### Problem description
Send back every record word for word, with nothing missing.

### Information provided

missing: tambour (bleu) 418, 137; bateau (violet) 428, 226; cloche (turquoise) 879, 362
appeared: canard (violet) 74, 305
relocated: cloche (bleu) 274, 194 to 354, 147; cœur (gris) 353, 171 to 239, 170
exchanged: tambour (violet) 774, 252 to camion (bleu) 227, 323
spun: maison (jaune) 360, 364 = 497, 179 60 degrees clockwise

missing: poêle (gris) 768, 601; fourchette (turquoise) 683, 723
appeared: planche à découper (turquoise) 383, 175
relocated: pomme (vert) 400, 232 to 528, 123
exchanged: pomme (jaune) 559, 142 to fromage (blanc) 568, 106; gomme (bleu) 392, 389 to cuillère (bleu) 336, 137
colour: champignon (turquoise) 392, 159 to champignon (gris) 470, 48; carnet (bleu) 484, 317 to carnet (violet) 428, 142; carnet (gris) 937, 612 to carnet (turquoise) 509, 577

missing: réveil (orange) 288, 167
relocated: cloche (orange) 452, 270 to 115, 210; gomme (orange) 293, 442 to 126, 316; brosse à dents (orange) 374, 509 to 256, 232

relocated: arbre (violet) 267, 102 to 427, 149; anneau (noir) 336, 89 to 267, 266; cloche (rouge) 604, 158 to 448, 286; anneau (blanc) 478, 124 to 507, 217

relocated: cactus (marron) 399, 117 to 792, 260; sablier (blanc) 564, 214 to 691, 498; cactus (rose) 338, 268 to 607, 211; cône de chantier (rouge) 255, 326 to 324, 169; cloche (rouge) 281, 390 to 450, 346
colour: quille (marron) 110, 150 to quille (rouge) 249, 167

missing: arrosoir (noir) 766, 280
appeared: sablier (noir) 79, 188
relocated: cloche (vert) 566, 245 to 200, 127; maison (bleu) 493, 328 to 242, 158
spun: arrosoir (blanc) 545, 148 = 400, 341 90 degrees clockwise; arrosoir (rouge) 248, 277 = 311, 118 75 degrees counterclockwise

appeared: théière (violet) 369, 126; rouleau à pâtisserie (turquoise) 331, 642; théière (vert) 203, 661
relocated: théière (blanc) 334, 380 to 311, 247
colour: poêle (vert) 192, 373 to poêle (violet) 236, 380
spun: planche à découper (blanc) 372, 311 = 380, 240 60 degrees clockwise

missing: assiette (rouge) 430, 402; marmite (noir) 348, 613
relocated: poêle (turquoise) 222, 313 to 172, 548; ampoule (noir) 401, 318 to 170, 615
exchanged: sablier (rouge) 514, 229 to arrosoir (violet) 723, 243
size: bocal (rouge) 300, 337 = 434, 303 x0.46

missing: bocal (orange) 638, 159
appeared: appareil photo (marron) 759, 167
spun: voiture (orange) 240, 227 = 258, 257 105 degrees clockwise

### Written response
missing: tambour (bleu) 418, 137; bateau (violet) 428, 226; cloche (turquoise) 879, 362
appeared: canard (violet) 74, 305
relocated: cloche (bleu) 274, 194 to 354, 147; cœur (gris) 353, 171 to 239, 170
exchanged: tambour (violet) 774, 252 to camion (bleu) 227, 323
spun: maison (jaune) 360, 364 = 497, 179 60 degrees clockwise

missing: poêle (gris) 768, 601; fourchette (turquoise) 683, 723
appeared: planche à découper (turquoise) 383, 175
relocated: pomme (vert) 400, 232 to 528, 123
exchanged: pomme (jaune) 559, 142 to fromage (blanc) 568, 106; gomme (bleu) 392, 389 to cuillère (bleu) 336, 137
colour: champignon (turquoise) 392, 159 to champignon (gris) 470, 48; carnet (bleu) 484, 317 to carnet (violet) 428, 142; carnet (gris) 937, 612 to carnet (turquoise) 509, 577

missing: réveil (orange) 288, 167
relocated: cloche (orange) 452, 270 to 115, 210; gomme (orange) 293, 442 to 126, 316; brosse à dents (orange) 374, 509 to 256, 232

relocated: arbre (violet) 267, 102 to 427, 149; anneau (noir) 336, 89 to 267, 266; cloche (rouge) 604, 158 to 448, 286; anneau (blanc) 478, 124 to 507, 217

relocated: cactus (marron) 399, 117 to 792, 260; sablier (blanc) 564, 214 to 691, 498; cactus (rose) 338, 268 to 607, 211; cône de chantier (rouge) 255, 326 to 324, 169; cloche (rouge) 281, 390 to 450, 346
colour: quille (marron) 110, 150 to quille (rouge) 249, 167

missing: arrosoir (noir) 766, 280
appeared: sablier (noir) 79, 188
relocated: cloche (vert) 566, 245 to 200, 127; maison (bleu) 493, 328 to 242, 158
spun: arrosoir (blanc) 545, 148 = 400, 341 90 degrees clockwise; arrosoir (rouge) 248, 277 = 311, 118 75 degrees counterclockwise

appeared: théière (violet) 369, 126; rouleau à pâtisserie (turquoise) 331, 642; théière (vert) 203, 661
relocated: théière (blanc) 334, 380 to 311, 247
colour: poêle (vert) 192, 373 to poêle (violet) 236, 380
spun: planche à découper (blanc) 372, 311 = 380, 240 60 degrees clockwise

missing: assiette (rouge) 430, 402; marmite (noir) 348, 613
relocated: poêle (turquoise) 222, 313 to 172, 548; ampoule (noir) 401, 318 to 170, 615
exchanged: sablier (rouge) 514, 229 to arrosoir (violet) 723, 243
size: bocal (rouge) 300, 337 = 434, 303 x0.46

missing: bocal (orange) 638, 159
appeared: appareil photo (marron) 759, 167
spun: voiture (orange) 240, 227 = 258, 257 105 degrees clockwise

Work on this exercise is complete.